=== Begin Enclosure ===

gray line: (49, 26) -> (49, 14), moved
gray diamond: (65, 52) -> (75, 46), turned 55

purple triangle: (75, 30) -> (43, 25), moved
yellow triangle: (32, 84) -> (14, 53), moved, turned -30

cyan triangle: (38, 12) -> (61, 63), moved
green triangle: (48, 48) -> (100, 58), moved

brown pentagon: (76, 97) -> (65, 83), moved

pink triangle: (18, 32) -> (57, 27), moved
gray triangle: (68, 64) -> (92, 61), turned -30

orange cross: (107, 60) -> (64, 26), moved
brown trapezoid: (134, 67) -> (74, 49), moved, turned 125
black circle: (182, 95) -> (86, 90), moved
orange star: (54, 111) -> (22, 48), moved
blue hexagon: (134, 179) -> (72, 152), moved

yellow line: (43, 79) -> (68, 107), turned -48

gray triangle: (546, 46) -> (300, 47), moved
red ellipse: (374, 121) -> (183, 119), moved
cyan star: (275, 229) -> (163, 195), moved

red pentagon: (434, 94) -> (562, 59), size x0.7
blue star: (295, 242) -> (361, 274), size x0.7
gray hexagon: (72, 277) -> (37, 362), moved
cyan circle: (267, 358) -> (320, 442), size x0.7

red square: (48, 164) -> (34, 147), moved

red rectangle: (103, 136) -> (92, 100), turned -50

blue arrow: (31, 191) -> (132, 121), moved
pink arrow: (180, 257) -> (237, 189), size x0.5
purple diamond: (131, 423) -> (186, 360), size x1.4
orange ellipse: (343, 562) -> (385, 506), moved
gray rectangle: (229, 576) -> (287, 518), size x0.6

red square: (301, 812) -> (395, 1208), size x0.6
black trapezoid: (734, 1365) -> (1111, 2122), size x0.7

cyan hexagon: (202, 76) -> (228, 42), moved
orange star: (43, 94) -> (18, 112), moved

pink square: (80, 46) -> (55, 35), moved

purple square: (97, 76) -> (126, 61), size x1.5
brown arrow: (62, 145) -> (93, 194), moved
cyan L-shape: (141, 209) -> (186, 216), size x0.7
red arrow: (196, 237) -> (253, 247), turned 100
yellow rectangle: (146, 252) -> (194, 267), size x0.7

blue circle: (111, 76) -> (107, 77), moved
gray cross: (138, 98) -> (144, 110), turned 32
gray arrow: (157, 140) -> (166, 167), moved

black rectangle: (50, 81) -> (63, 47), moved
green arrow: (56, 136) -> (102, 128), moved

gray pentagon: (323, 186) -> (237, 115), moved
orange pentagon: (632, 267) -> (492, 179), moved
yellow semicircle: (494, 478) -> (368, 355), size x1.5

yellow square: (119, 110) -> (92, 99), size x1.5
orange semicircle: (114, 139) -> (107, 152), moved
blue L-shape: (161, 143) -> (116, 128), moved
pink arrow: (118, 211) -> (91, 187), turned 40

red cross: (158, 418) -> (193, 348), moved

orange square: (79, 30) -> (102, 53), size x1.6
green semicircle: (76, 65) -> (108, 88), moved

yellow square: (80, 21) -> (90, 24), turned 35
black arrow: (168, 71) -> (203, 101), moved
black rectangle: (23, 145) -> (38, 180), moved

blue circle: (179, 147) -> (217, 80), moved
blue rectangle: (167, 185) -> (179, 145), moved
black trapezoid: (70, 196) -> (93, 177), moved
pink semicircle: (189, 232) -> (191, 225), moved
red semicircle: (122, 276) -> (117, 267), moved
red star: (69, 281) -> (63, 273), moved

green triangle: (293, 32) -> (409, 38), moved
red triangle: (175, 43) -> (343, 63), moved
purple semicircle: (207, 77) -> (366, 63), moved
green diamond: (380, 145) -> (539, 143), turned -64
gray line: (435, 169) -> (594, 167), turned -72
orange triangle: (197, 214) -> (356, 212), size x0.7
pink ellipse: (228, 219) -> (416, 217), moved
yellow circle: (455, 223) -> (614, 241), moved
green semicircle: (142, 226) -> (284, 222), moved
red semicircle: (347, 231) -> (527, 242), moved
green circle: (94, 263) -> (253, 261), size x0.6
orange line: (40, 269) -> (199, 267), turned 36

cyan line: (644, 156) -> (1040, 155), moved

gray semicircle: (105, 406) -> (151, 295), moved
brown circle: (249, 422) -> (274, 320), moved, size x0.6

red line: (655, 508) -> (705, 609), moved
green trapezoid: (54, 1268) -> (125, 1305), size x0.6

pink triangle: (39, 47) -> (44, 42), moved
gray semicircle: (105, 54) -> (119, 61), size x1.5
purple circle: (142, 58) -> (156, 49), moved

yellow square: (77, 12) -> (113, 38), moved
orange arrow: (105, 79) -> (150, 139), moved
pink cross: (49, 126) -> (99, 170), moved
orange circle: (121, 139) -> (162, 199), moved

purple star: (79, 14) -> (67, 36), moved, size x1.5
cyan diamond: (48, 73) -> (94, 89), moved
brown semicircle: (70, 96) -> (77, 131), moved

=== End Enclosure ===

- What to produce: Show the lines of the data that hold the word "gray".

- Your solution:
gray line: (49, 26) -> (49, 14), moved
gray diamond: (65, 52) -> (75, 46), turned 55
gray triangle: (68, 64) -> (92, 61), turned -30
gray triangle: (546, 46) -> (300, 47), moved
gray hexagon: (72, 277) -> (37, 362), moved
gray rectangle: (229, 576) -> (287, 518), size x0.6
gray cross: (138, 98) -> (144, 110), turned 32
gray arrow: (157, 140) -> (166, 167), moved
gray pentagon: (323, 186) -> (237, 115), moved
gray line: (435, 169) -> (594, 167), turned -72
gray semicircle: (105, 406) -> (151, 295), moved
gray semicircle: (105, 54) -> (119, 61), size x1.5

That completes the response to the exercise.